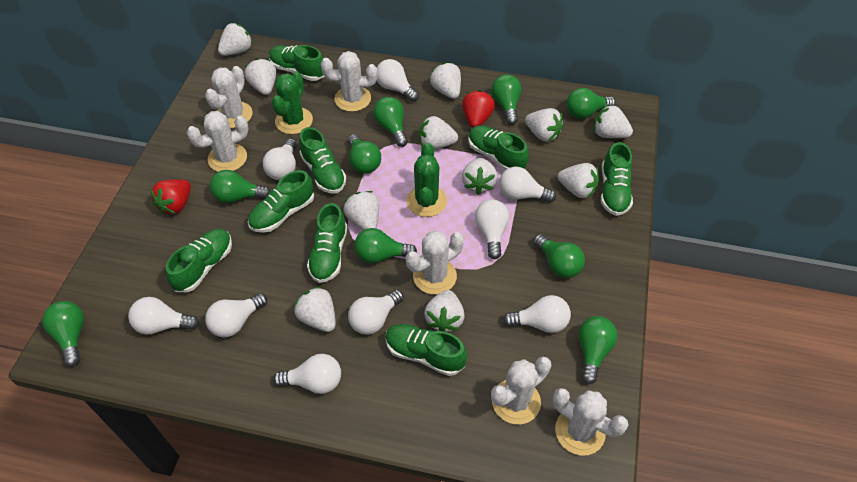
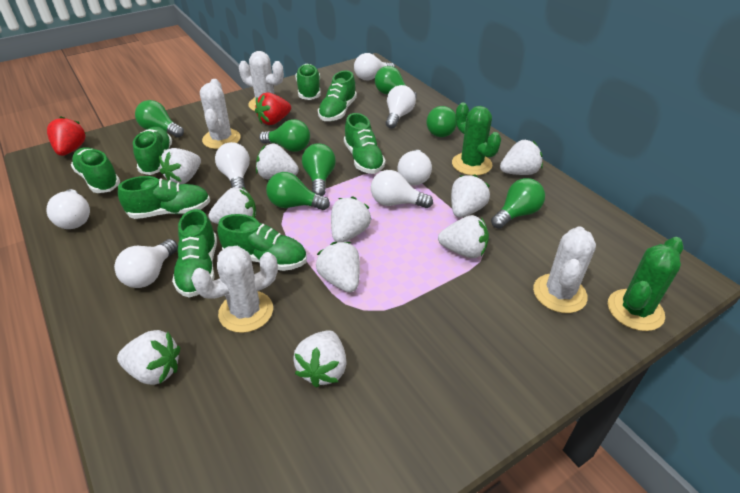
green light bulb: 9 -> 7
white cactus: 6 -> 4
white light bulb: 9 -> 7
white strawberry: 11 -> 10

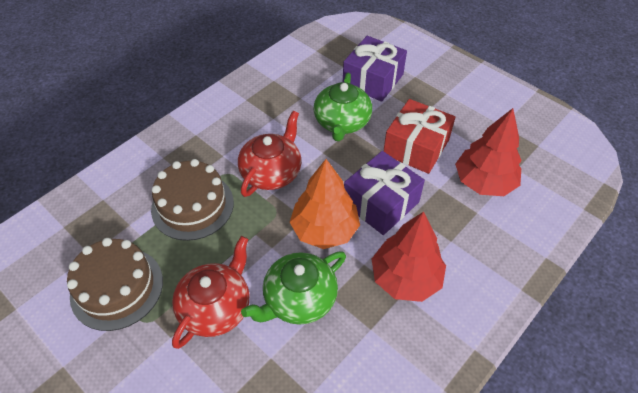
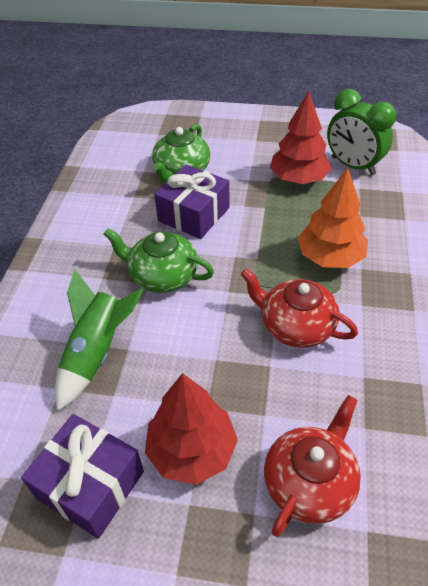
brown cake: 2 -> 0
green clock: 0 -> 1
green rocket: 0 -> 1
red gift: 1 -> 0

───

• **TASK REQUIREMENTS**
Each line of the data is to be duplicated exactly; pictures stay out of the copy.

• **SOLUTION**
green light bulb: 9 -> 7
white cactus: 6 -> 4
white light bulb: 9 -> 7
white strawberry: 11 -> 10

brown cake: 2 -> 0
green clock: 0 -> 1
green rocket: 0 -> 1
red gift: 1 -> 0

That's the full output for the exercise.